• _REQUIREMENT_
Wherever the word "JACK" shows up in the data, report the line it sits in.

Itemized modification records:

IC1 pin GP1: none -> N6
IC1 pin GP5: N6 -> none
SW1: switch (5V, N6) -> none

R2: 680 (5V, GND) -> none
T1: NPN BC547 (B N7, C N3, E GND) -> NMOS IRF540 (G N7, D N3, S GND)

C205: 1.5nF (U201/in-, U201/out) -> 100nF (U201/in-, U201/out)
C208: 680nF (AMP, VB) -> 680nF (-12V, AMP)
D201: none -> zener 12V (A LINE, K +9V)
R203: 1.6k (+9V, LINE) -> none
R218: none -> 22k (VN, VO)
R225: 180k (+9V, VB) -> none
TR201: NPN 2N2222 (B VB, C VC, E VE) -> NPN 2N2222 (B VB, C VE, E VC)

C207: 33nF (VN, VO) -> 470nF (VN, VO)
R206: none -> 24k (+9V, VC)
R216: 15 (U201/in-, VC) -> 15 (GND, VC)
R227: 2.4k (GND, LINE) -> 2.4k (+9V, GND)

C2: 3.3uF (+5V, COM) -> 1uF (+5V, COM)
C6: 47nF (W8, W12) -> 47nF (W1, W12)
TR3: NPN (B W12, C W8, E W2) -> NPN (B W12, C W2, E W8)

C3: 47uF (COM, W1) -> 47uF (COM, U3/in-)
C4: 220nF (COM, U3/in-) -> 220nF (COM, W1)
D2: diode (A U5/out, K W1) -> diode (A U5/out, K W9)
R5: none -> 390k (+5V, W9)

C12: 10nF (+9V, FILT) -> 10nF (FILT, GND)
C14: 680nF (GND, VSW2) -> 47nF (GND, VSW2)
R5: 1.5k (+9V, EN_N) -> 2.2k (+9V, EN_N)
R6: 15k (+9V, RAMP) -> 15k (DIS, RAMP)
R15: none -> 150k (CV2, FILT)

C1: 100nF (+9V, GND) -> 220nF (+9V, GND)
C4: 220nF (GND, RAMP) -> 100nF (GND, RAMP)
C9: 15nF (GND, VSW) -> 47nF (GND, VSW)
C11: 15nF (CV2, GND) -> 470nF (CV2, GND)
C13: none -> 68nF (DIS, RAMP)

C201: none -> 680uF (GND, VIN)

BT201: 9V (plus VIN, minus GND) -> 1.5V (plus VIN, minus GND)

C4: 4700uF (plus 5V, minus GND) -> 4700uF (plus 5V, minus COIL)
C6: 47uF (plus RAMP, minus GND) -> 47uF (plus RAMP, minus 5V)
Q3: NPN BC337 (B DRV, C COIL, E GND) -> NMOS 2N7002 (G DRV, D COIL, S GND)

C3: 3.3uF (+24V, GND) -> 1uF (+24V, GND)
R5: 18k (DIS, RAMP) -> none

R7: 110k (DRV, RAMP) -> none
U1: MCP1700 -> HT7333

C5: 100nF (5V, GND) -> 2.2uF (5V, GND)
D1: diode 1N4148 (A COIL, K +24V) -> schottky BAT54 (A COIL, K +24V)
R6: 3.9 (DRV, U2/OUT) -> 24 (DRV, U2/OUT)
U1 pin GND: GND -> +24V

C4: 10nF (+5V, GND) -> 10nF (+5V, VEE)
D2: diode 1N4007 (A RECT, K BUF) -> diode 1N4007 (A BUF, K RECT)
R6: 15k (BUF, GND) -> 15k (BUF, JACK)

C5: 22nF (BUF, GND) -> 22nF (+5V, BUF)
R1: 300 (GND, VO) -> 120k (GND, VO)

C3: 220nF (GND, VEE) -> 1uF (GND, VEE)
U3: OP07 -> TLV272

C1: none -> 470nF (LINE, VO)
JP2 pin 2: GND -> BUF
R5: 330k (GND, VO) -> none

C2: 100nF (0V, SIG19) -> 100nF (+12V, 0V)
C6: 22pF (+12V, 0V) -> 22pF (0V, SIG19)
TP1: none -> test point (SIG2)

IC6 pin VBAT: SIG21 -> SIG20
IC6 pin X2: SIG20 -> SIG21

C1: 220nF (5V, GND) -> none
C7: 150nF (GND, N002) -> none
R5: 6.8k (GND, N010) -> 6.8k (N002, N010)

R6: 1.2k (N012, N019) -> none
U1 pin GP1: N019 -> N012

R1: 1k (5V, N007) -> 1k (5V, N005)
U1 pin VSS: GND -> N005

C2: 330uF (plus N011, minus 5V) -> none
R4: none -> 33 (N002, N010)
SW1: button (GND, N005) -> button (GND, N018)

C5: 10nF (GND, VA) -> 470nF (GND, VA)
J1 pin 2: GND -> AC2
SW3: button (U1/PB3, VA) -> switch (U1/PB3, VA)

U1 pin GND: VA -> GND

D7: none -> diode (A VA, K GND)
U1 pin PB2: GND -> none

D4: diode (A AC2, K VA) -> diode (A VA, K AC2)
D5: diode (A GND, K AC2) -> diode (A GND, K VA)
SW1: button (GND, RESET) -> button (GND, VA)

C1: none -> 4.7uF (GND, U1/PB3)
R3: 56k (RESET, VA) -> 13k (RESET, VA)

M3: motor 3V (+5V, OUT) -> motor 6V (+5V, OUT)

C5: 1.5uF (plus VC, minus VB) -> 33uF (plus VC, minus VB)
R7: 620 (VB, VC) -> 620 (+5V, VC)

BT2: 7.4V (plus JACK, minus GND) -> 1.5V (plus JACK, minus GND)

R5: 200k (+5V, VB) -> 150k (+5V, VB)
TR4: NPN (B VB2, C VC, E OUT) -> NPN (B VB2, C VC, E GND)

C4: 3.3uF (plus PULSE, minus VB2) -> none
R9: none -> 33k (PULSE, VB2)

• _WRITTEN REPLY_
R6: 15k (BUF, GND) -> 15k (BUF, JACK)
BT2: 7.4V (plus JACK, minus GND) -> 1.5V (plus JACK, minus GND)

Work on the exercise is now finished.